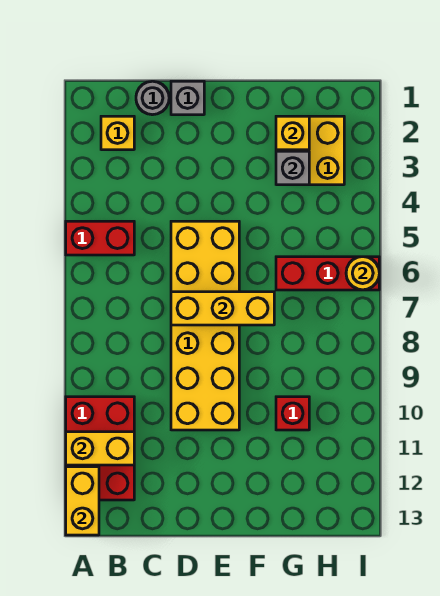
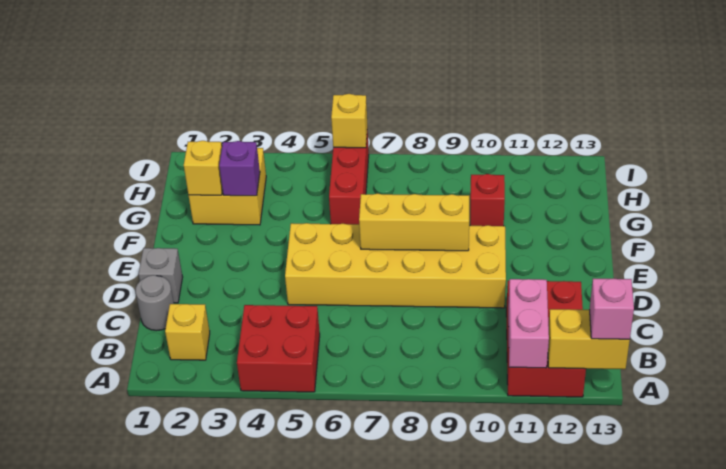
red 1x2 brick [66,221,134,255] -> red 2x2 brick [237,305,320,392]
red 2x3 brick [66,397,134,500] -> red 2x3 brick turned to [506,281,586,397]
yellow 1x2 brick [66,432,134,465] -> pink 1x2 brick [508,279,549,368]
none -> pink 1x1 brick [589,278,634,339]
yellow 1x3 brick [171,292,274,325] -> yellow 1x3 brick turned to [359,194,469,251]
grey 1x1 brick [276,151,309,185] -> purple 1x1 brick [219,141,260,196]
yellow 1x1 round brick [346,257,379,290] -> yellow 1x1 brick [331,94,367,148]

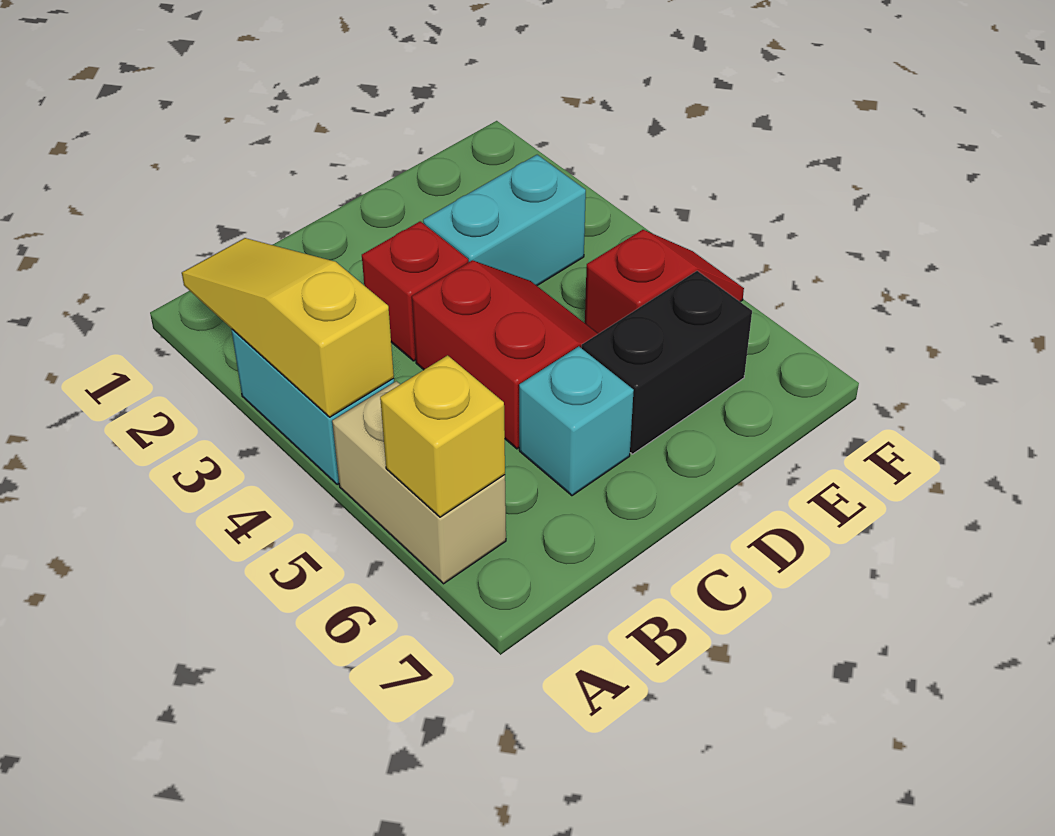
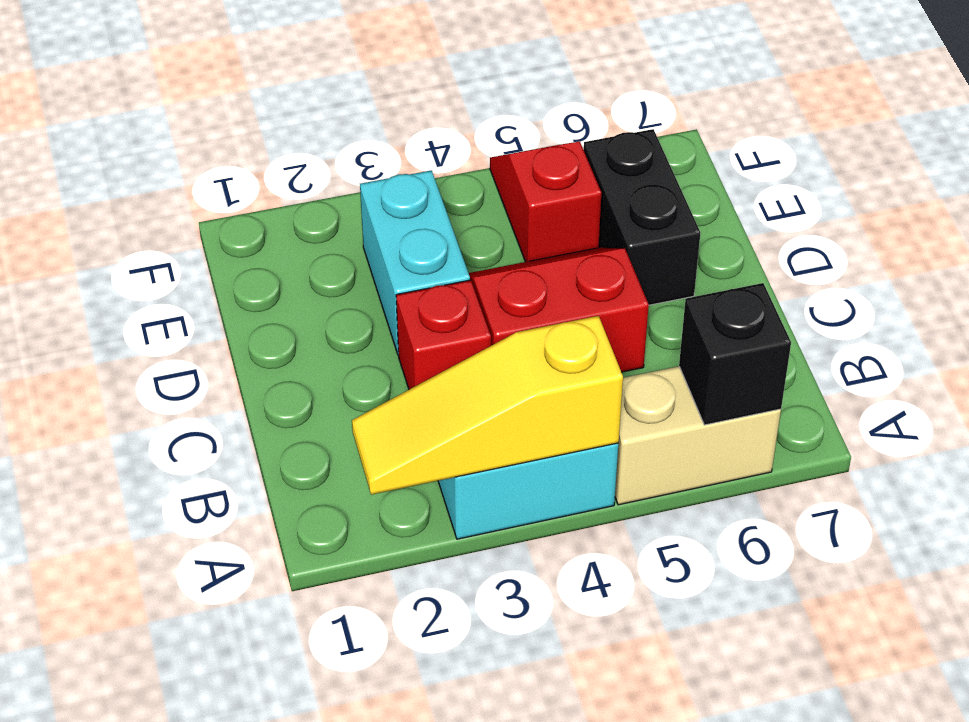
yellow 1x1 brick [380,355,505,517] -> black 1x1 brick [679,283,791,425]
cyan 1x1 brick [519,346,634,496] -> none

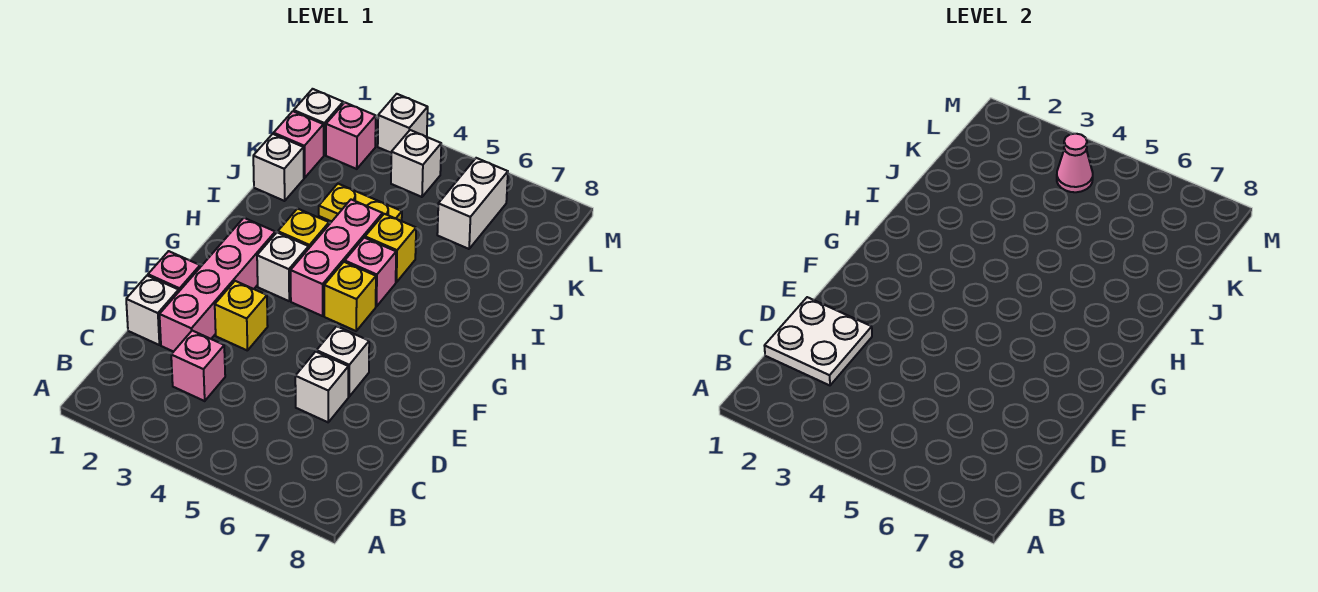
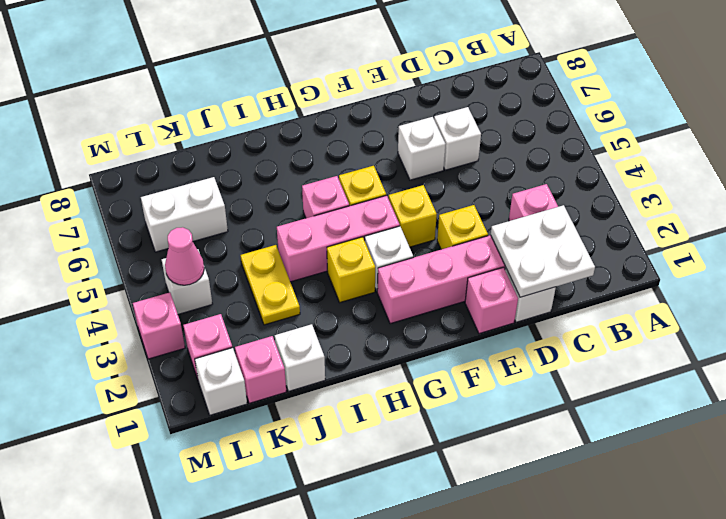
yellow 1x1 brick [365,214,416,282] -> yellow 1x1 brick moved to [389,185,437,247]
white 1x1 brick [378,94,428,153] -> pink 1x1 brick [133,292,185,359]

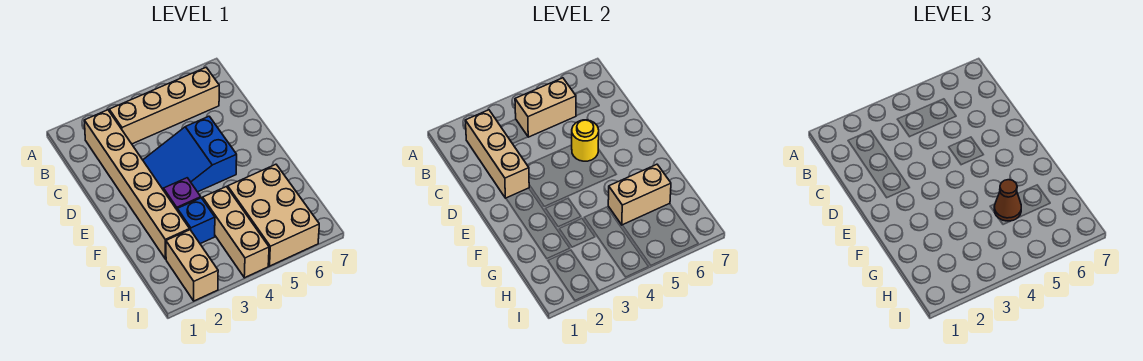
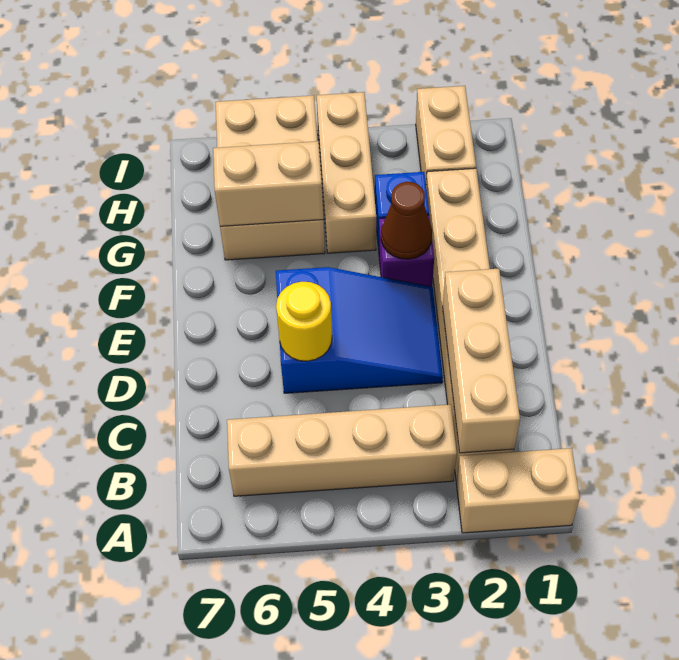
tan 1x2 brick [515,78,576,137] -> tan 1x2 brick moved to [456,448,580,533]
brown 1x1 cone [994,180,1021,221] -> brown 1x1 cone moved to [381,182,432,259]

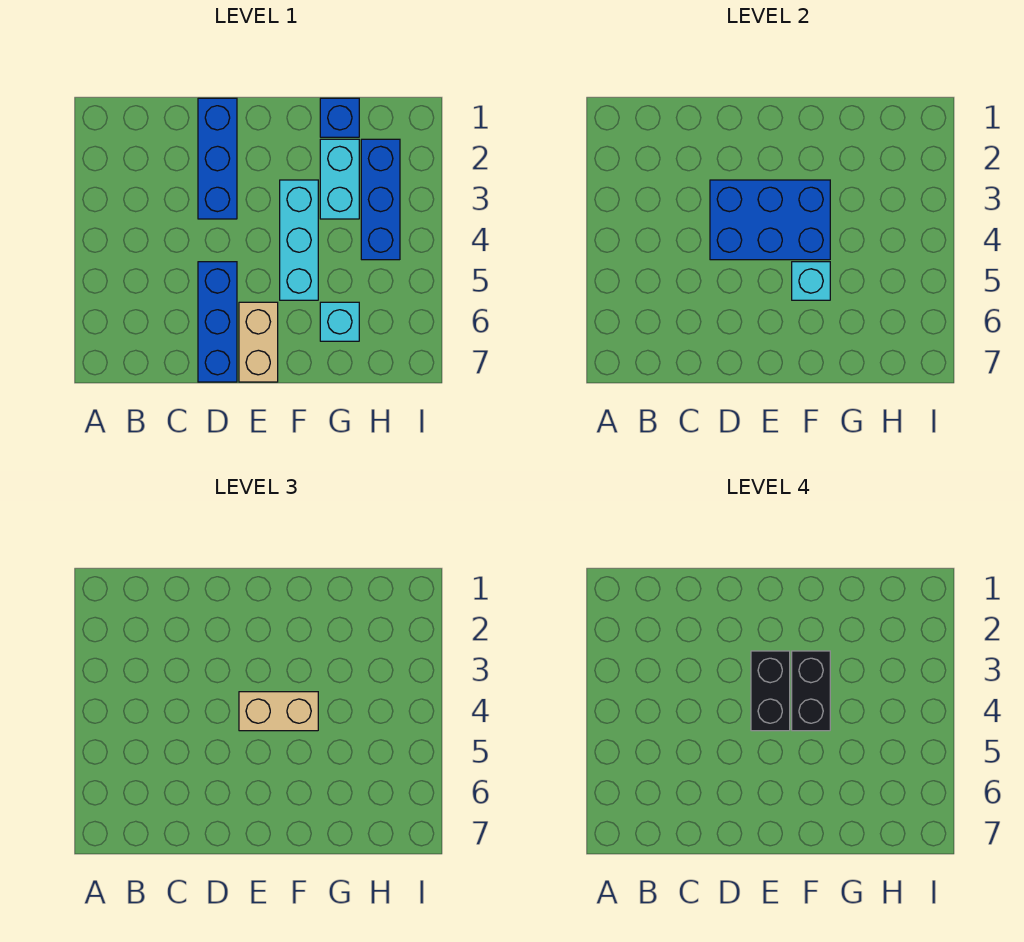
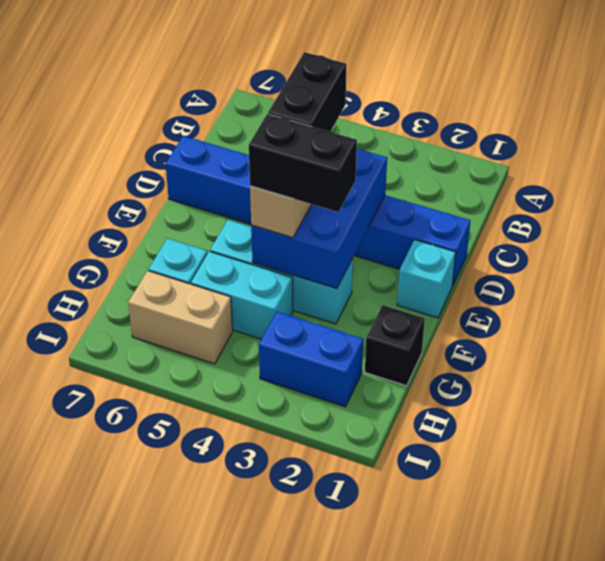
black 1x2 brick [751,651,790,731] -> black 1x2 brick turned to [268,52,347,131]
tan 1x2 brick [239,302,278,382] -> tan 1x2 brick moved to [128,271,233,364]
cyan 1x1 brick [792,262,830,300] -> cyan 1x1 brick moved to [397,240,456,318]
blue 1x1 brick [320,98,359,137] -> black 1x1 brick [365,305,425,386]
cyan 1x2 brick [320,139,359,219] -> cyan 1x2 brick moved to [191,251,293,339]
blue 1x3 brick [361,139,400,260] -> blue 1x2 brick [259,312,363,407]

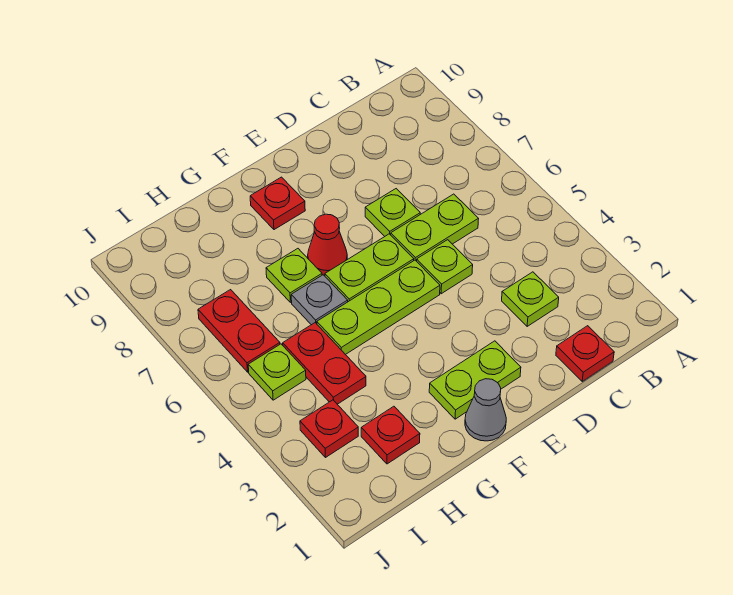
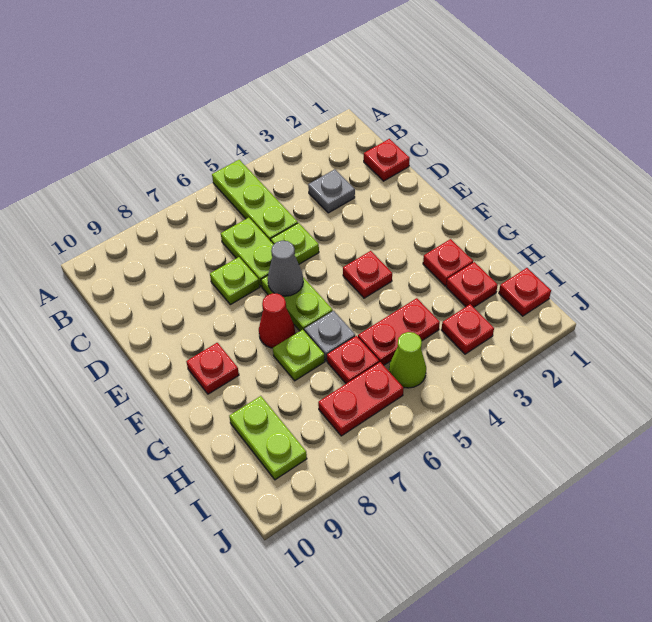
lime 1x1 plate [502,272,559,327] -> grey 1x1 plate [308,169,355,213]
lime 1x2 plate [429,341,521,419] -> lime 1x2 plate moved to [229,396,307,480]
lime 1x3 plate [317,260,440,355] -> lime 1x3 plate moved to [212,160,298,241]
grey 1x1 cone [465,379,506,441] -> grey 1x1 cone moved to [268,241,303,296]
none -> red 1x1 plate [343,251,392,298]
none -> red 1x1 plate [423,239,473,286]
none -> red 1x1 plate [327,336,379,384]
none -> red 1x1 plate [499,268,551,316]
lime 1x1 plate [248,344,306,400] -> lime 1x1 cone [389,332,426,388]

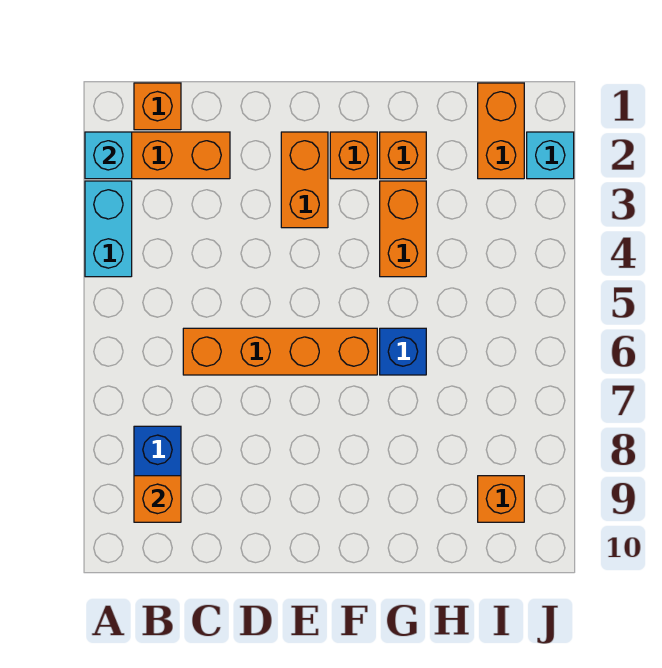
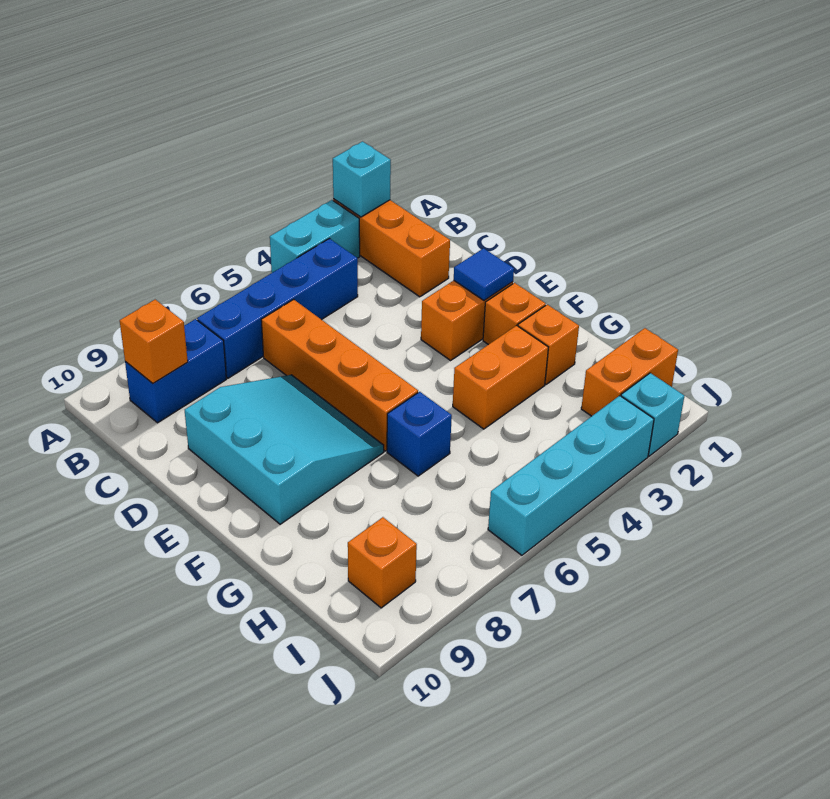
orange 1x1 brick [134,83,181,130] -> none
none -> blue 1x4 brick [197,239,358,378]
none -> cyan 3x3 slope [185,375,384,524]
none -> blue 1x1 tile [454,248,514,300]
none -> cyan 1x4 brick [488,396,654,555]

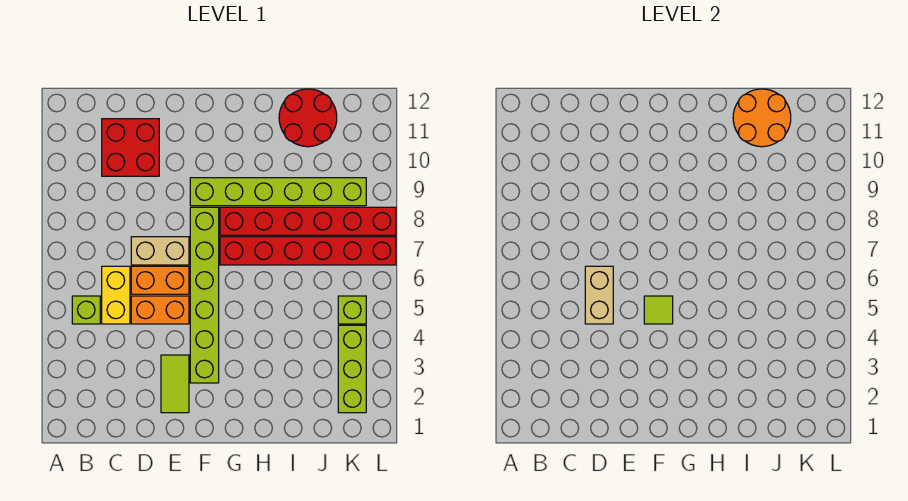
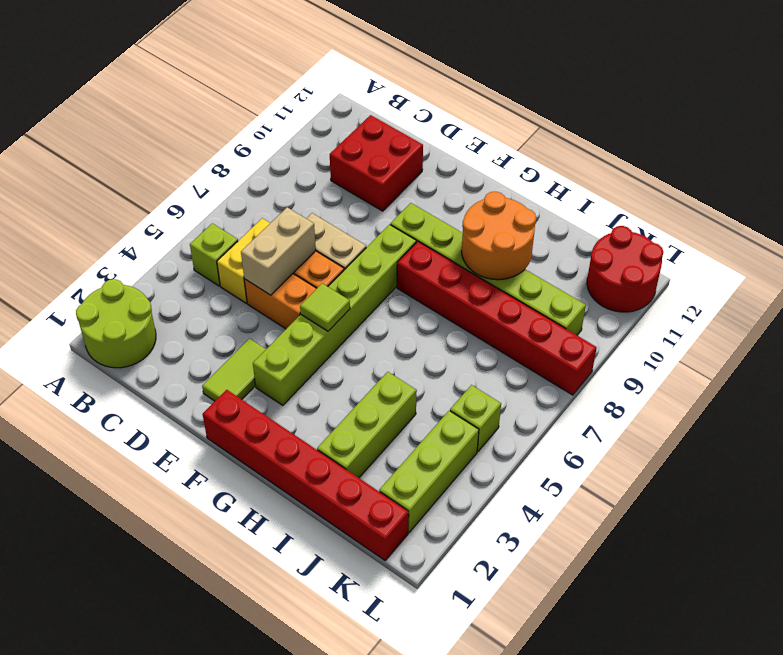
none -> lime 2x2 round brick [76,279,156,368]
red 1x6 brick [220,237,396,265] -> red 1x6 brick moved to [203,390,409,560]
none -> lime 1x3 brick [317,372,417,478]
red 2x2 round brick [279,89,337,147] -> red 2x2 round brick moved to [587,226,663,312]
orange 2x2 round brick [733,89,791,147] -> orange 2x2 round brick moved to [462,192,536,280]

************

PROBLEM DETAILS: Take the material above from the line bearing "yellow 1x1 round" through the line bearing "blue 1x1 brick" and write it out exactly, both end lines included. Pictures stay out.

TASK OUTPUT:
yellow 1x1 round brick [346,257,379,290] -> yellow 1x1 brick [331,94,367,148]

yellow 1x1 brick [380,355,505,517] -> black 1x1 brick [679,283,791,425]
cyan 1x1 brick [519,346,634,496] -> none

yellow 1x1 brick [365,214,416,282] -> yellow 1x1 brick moved to [389,185,437,247]
white 1x1 brick [378,94,428,153] -> pink 1x1 brick [133,292,185,359]

tan 1x2 brick [515,78,576,137] -> tan 1x2 brick moved to [456,448,580,533]
brown 1x1 cone [994,180,1021,221] -> brown 1x1 cone moved to [381,182,432,259]

black 1x2 brick [751,651,790,731] -> black 1x2 brick turned to [268,52,347,131]
tan 1x2 brick [239,302,278,382] -> tan 1x2 brick moved to [128,271,233,364]
cyan 1x1 brick [792,262,830,300] -> cyan 1x1 brick moved to [397,240,456,318]
blue 1x1 brick [320,98,359,137] -> black 1x1 brick [365,305,425,386]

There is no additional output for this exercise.